===== Supplied entries

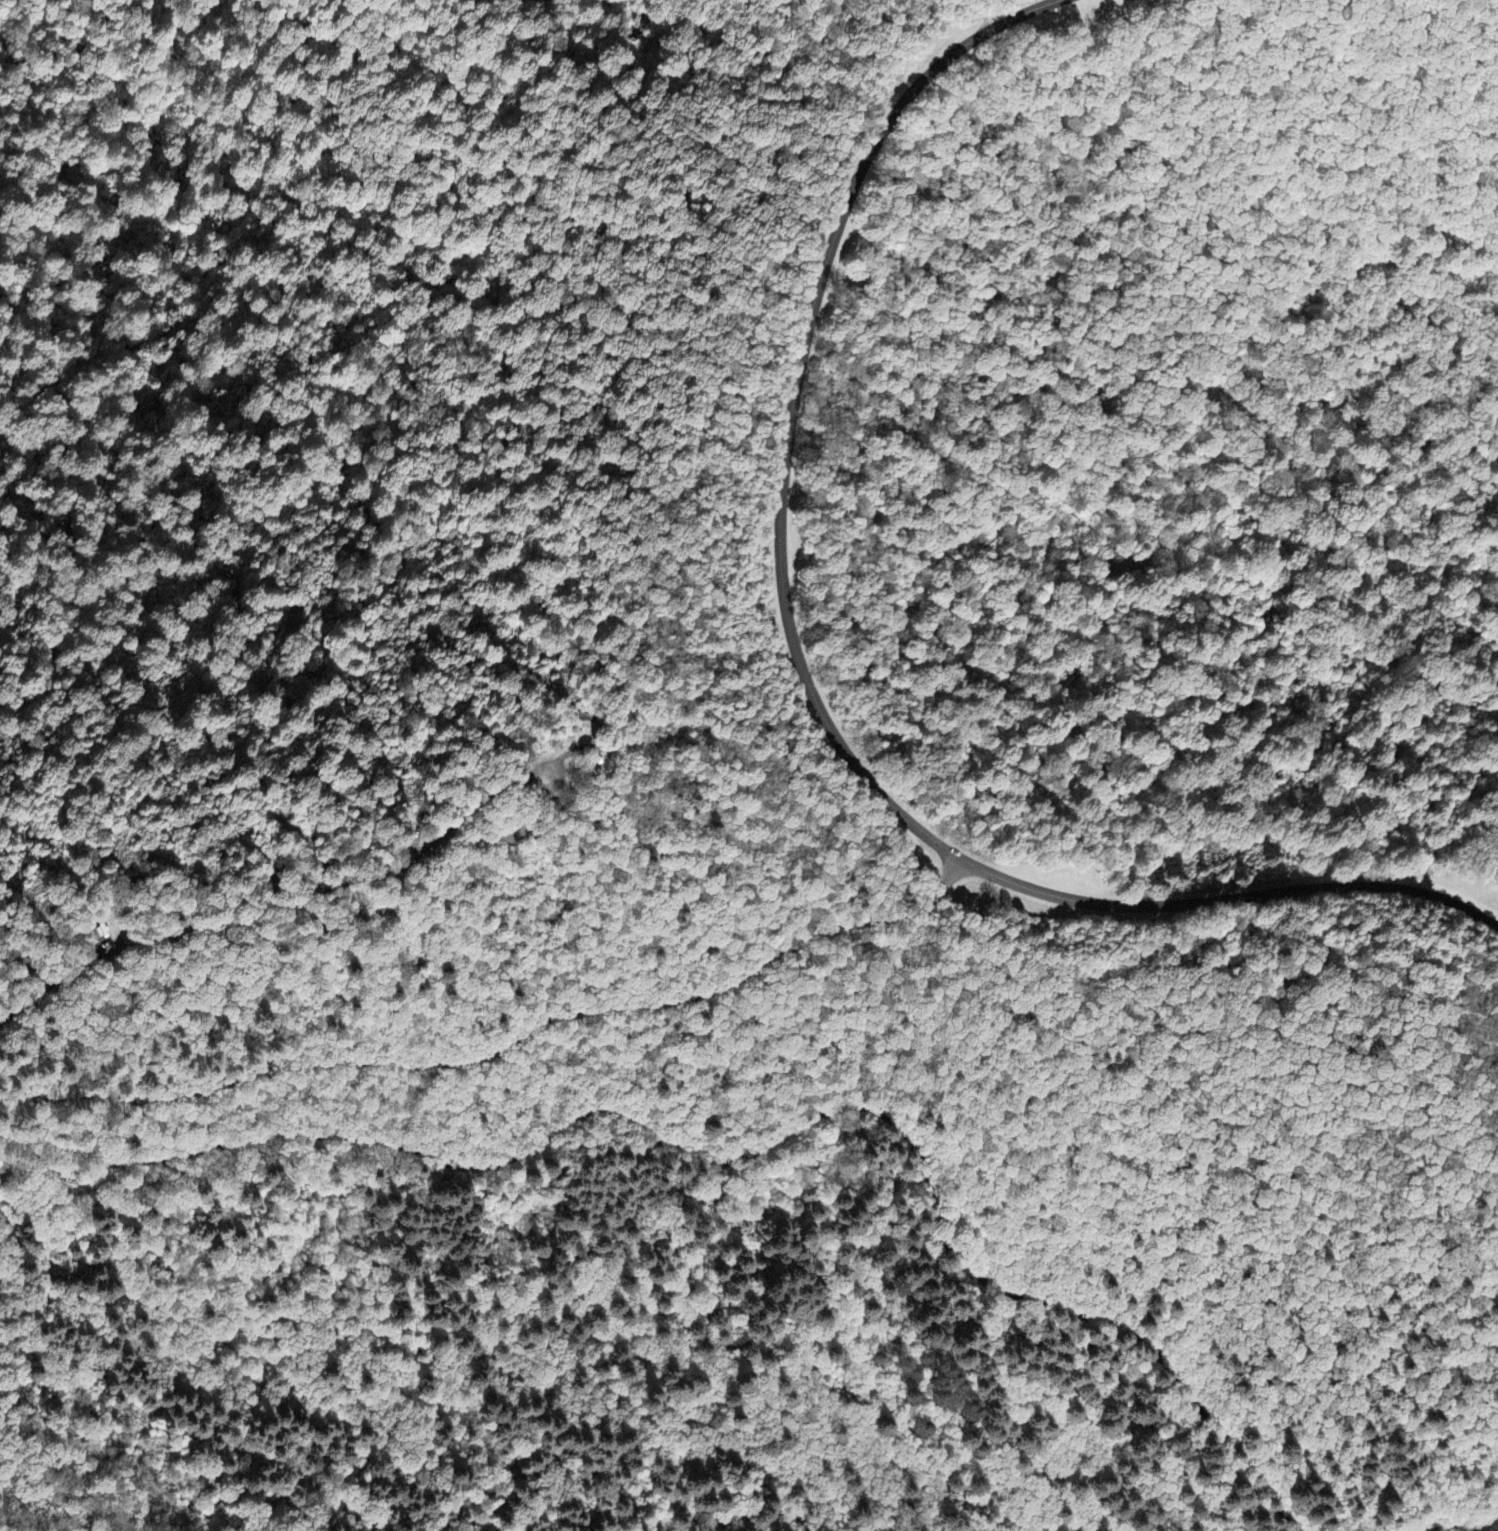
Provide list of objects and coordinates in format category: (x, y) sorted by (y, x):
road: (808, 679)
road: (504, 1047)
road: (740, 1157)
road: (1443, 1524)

==========

■ Task requirements ■
Print verbatim every line above, apart from the pictures.

■ Written answer ■
Provide list of objects and coordinates in format category: (x, y) sorted by (y, x):
road: (808, 679)
road: (504, 1047)
road: (740, 1157)
road: (1443, 1524)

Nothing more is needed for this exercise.